Task prompt:
Only a number is wanted here: the count of lines in the entries below that contain the word "purple".
-- Recorded information follows --
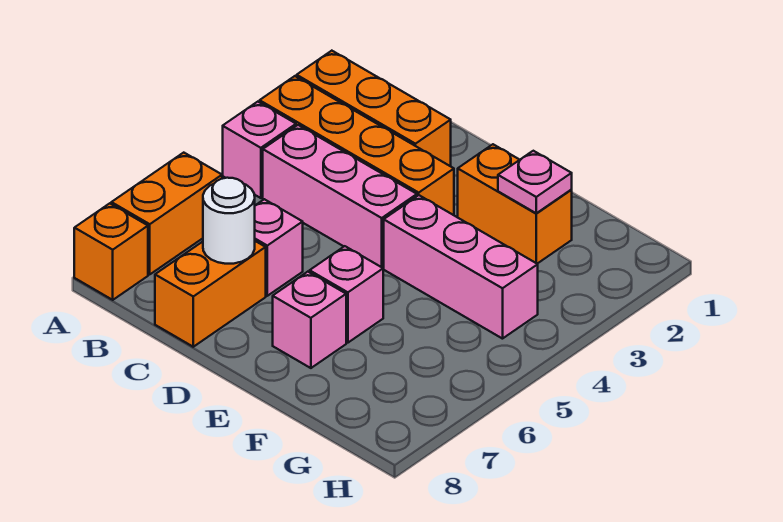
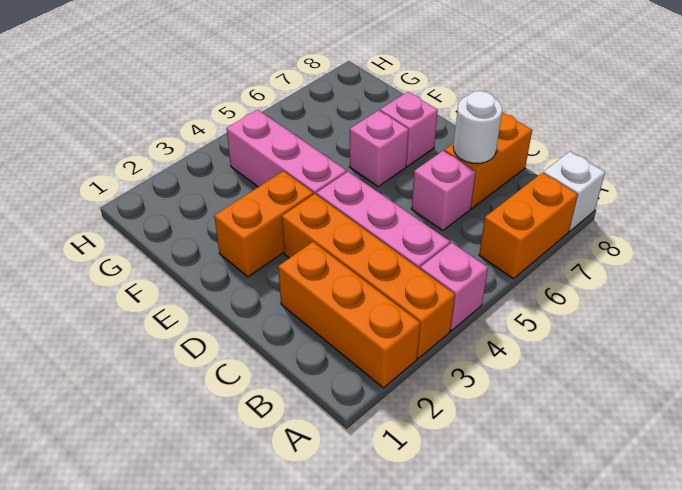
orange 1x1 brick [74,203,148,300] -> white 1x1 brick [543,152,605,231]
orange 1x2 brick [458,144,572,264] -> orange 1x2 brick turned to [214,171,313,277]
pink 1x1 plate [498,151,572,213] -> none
-- Recorded information concluded --
-- Recorded information follows --
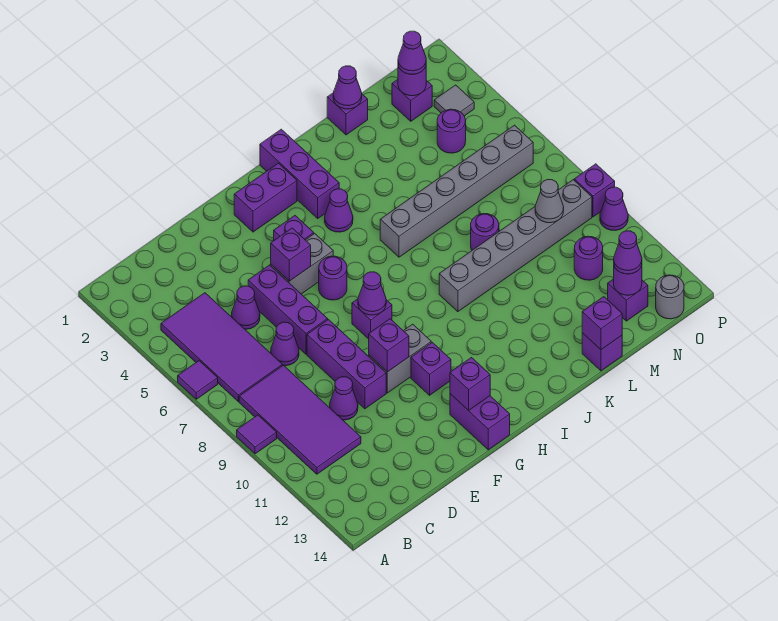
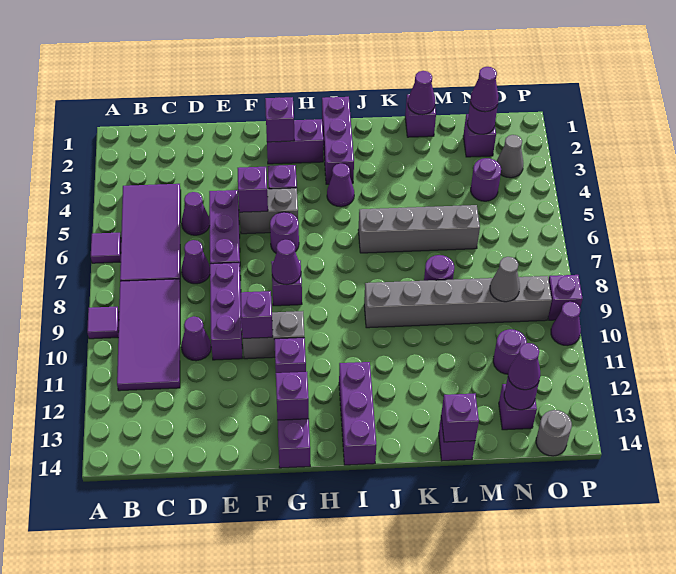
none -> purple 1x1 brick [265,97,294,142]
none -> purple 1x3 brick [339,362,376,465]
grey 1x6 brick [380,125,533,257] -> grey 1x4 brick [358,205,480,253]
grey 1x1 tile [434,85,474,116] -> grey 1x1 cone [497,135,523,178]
-- Recorded information concluded --
Reply:
2